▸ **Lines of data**

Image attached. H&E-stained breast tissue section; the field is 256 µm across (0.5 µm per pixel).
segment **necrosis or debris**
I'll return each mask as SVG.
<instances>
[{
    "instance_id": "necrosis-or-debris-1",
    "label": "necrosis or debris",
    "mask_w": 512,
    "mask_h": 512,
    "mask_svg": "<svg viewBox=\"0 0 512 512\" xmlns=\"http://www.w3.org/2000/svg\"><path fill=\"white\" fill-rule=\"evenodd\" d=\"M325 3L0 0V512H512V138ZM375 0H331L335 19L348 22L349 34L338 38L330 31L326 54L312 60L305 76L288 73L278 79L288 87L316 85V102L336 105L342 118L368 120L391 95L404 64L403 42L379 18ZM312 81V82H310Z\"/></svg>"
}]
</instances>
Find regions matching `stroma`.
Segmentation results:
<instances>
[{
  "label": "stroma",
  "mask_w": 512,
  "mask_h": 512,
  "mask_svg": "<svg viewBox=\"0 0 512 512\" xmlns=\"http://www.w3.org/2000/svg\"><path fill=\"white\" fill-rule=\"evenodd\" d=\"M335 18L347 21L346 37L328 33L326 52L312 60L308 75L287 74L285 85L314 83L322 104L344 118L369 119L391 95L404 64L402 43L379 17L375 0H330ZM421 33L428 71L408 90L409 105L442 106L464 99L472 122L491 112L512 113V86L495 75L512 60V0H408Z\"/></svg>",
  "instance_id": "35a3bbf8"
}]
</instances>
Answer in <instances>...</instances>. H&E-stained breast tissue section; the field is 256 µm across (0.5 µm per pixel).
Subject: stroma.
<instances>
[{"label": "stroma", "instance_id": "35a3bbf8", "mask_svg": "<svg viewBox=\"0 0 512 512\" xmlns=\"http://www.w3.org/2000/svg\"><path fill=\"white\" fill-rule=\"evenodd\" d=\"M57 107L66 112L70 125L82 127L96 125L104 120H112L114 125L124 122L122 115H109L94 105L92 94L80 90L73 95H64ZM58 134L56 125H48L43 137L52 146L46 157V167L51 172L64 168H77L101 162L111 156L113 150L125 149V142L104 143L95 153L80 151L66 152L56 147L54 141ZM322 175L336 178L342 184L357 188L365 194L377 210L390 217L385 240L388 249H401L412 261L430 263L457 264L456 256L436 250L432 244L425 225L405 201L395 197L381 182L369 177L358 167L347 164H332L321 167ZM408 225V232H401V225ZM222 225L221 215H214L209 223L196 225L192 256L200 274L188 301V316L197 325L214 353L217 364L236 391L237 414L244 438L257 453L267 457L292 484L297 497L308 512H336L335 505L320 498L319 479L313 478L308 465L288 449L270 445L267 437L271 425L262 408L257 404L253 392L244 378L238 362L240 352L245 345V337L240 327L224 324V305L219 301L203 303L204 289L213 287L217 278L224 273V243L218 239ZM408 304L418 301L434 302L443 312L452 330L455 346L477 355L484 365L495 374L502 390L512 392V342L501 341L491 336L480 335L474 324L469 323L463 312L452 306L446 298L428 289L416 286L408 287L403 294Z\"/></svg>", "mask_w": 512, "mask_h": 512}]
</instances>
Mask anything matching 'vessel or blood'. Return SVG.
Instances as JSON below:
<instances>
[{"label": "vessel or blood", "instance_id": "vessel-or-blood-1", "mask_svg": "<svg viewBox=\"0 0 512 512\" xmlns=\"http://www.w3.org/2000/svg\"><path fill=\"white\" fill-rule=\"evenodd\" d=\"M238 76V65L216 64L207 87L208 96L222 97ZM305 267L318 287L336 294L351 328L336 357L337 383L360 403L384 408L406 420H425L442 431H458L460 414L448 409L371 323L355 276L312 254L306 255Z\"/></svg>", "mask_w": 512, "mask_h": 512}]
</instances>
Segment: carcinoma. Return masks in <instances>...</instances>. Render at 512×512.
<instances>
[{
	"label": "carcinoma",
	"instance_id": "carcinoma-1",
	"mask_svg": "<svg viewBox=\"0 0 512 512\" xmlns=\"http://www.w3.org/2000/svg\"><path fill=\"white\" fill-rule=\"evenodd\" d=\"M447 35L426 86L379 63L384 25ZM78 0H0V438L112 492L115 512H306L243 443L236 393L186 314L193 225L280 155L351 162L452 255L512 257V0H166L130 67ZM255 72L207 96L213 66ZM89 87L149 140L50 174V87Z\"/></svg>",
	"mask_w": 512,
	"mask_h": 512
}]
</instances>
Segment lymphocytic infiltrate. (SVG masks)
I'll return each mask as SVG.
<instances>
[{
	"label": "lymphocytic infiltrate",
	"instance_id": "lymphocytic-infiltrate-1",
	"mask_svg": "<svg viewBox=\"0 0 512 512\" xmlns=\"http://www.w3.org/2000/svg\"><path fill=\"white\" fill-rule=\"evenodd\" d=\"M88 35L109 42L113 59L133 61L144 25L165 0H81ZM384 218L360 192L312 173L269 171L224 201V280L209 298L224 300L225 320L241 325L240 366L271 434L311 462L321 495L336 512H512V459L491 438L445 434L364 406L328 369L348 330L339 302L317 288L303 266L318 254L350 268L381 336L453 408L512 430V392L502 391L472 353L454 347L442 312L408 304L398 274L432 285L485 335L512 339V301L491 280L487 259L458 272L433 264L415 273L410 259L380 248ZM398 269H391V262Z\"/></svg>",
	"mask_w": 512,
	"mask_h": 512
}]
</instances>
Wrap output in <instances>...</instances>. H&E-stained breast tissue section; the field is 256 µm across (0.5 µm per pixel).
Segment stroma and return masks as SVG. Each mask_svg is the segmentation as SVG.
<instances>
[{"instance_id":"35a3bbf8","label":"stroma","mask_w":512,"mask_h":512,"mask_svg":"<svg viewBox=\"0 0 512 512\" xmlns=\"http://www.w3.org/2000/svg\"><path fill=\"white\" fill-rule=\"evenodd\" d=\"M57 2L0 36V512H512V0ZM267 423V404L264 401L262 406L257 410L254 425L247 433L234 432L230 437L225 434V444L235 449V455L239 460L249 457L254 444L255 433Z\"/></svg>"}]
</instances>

▸ **Given exercise**
Transcribe the whole listing exactly.

▸ **Written response**
Image attached. H&E-stained breast tissue section; the field is 256 µm across (0.5 µm per pixel).
segment **necrosis or debris**
I'll return each mask as SVG.
<instances>
[{
    "instance_id": "necrosis-or-debris-1",
    "label": "necrosis or debris",
    "mask_w": 512,
    "mask_h": 512,
    "mask_svg": "<svg viewBox=\"0 0 512 512\" xmlns=\"http://www.w3.org/2000/svg\"><path fill=\"white\" fill-rule=\"evenodd\" d=\"M325 3L0 0V512H512V138ZM375 0H331L335 19L348 22L349 34L338 38L330 31L326 54L312 60L305 76L288 73L278 79L288 87L316 85V102L336 105L342 118L368 120L391 95L404 64L403 42L379 18ZM312 81V82H310Z\"/></svg>"
}]
</instances>
Find regions matching `stroma`.
Segmentation results:
<instances>
[{
  "label": "stroma",
  "mask_w": 512,
  "mask_h": 512,
  "mask_svg": "<svg viewBox=\"0 0 512 512\" xmlns=\"http://www.w3.org/2000/svg\"><path fill=\"white\" fill-rule=\"evenodd\" d=\"M335 18L347 21L346 37L328 33L326 52L312 60L308 75L287 74L285 85L314 83L322 104L344 118L369 119L391 95L404 64L402 43L379 17L375 0H330ZM421 33L428 71L408 90L409 105L442 106L464 99L472 122L491 112L512 113V86L495 75L512 60V0H408Z\"/></svg>",
  "instance_id": "35a3bbf8"
}]
</instances>
Answer in <instances>...</instances>. H&E-stained breast tissue section; the field is 256 µm across (0.5 µm per pixel).
Subject: stroma.
<instances>
[{"label": "stroma", "instance_id": "35a3bbf8", "mask_svg": "<svg viewBox=\"0 0 512 512\" xmlns=\"http://www.w3.org/2000/svg\"><path fill=\"white\" fill-rule=\"evenodd\" d=\"M57 107L66 112L70 125L82 127L96 125L104 120H112L114 125L124 122L122 115H109L94 105L92 94L80 90L73 95H64ZM58 134L56 125H48L43 137L52 146L46 157V167L51 172L64 168H77L101 162L111 156L113 150L125 149V142L104 143L95 153L80 151L66 152L56 147L54 141ZM322 175L336 178L342 184L357 188L365 194L377 210L390 217L385 240L388 249H401L412 261L430 263L457 264L456 256L436 250L432 244L425 225L405 201L395 197L381 182L369 177L358 167L347 164H332L321 167ZM408 225V232H401V225ZM222 225L221 215H214L209 223L196 225L192 256L200 274L188 301V316L197 325L214 353L217 364L236 391L237 414L244 438L257 453L267 457L292 484L297 497L308 512H336L335 505L320 498L319 479L313 478L308 465L288 449L270 445L267 437L271 425L262 408L257 404L253 392L244 378L238 362L240 352L245 345V337L240 327L224 324V305L219 301L203 303L204 289L213 287L217 278L224 273V243L218 239ZM408 304L418 301L434 302L443 312L452 330L455 346L477 355L484 365L495 374L502 390L512 392V342L501 341L491 336L480 335L474 324L469 323L463 312L452 306L446 298L428 289L416 286L408 287L403 294Z\"/></svg>", "mask_w": 512, "mask_h": 512}]
</instances>
Mask anything matching 'vessel or blood'. Return SVG.
Instances as JSON below:
<instances>
[{"label": "vessel or blood", "instance_id": "vessel-or-blood-1", "mask_svg": "<svg viewBox=\"0 0 512 512\" xmlns=\"http://www.w3.org/2000/svg\"><path fill=\"white\" fill-rule=\"evenodd\" d=\"M238 76V65L216 64L207 87L208 96L222 97ZM305 267L318 287L336 294L351 328L336 357L337 383L360 403L384 408L406 420H425L442 431H458L460 414L448 409L371 323L355 276L312 254L306 255Z\"/></svg>", "mask_w": 512, "mask_h": 512}]
</instances>
Segment: carcinoma. Return masks in <instances>...</instances>. Render at 512×512.
<instances>
[{
	"label": "carcinoma",
	"instance_id": "carcinoma-1",
	"mask_svg": "<svg viewBox=\"0 0 512 512\" xmlns=\"http://www.w3.org/2000/svg\"><path fill=\"white\" fill-rule=\"evenodd\" d=\"M447 35L426 86L379 63L384 25ZM78 0H0V438L112 492L115 512H306L243 443L236 393L186 314L193 225L280 155L351 162L452 255L512 257V0H166L130 67ZM255 72L207 96L213 66ZM89 87L149 140L50 174V87Z\"/></svg>",
	"mask_w": 512,
	"mask_h": 512
}]
</instances>
Segment lymphocytic infiltrate. (SVG masks)
I'll return each mask as SVG.
<instances>
[{
	"label": "lymphocytic infiltrate",
	"instance_id": "lymphocytic-infiltrate-1",
	"mask_svg": "<svg viewBox=\"0 0 512 512\" xmlns=\"http://www.w3.org/2000/svg\"><path fill=\"white\" fill-rule=\"evenodd\" d=\"M88 35L109 42L113 59L133 61L144 25L165 0H81ZM384 218L360 192L312 173L269 171L224 201V280L209 298L224 300L225 320L241 325L240 366L271 434L311 462L321 495L336 512H512V459L491 438L445 434L364 406L328 369L348 330L339 302L317 288L303 266L318 254L350 268L381 336L453 408L512 430V392L502 391L472 353L454 347L442 312L408 304L398 274L432 285L485 335L512 339V301L491 280L487 259L458 272L433 264L415 273L410 259L380 248ZM398 269H391V262Z\"/></svg>",
	"mask_w": 512,
	"mask_h": 512
}]
</instances>
Wrap output in <instances>...</instances>. H&E-stained breast tissue section; the field is 256 µm across (0.5 µm per pixel).
Segment stroma and return masks as SVG. Each mask_svg is the segmentation as SVG.
<instances>
[{"instance_id":"35a3bbf8","label":"stroma","mask_w":512,"mask_h":512,"mask_svg":"<svg viewBox=\"0 0 512 512\" xmlns=\"http://www.w3.org/2000/svg\"><path fill=\"white\" fill-rule=\"evenodd\" d=\"M57 2L0 36V512H512V0ZM267 423V404L264 401L262 406L257 410L254 425L247 433L234 432L230 437L225 434V444L235 449V455L239 460L249 457L254 444L255 433Z\"/></svg>"}]
</instances>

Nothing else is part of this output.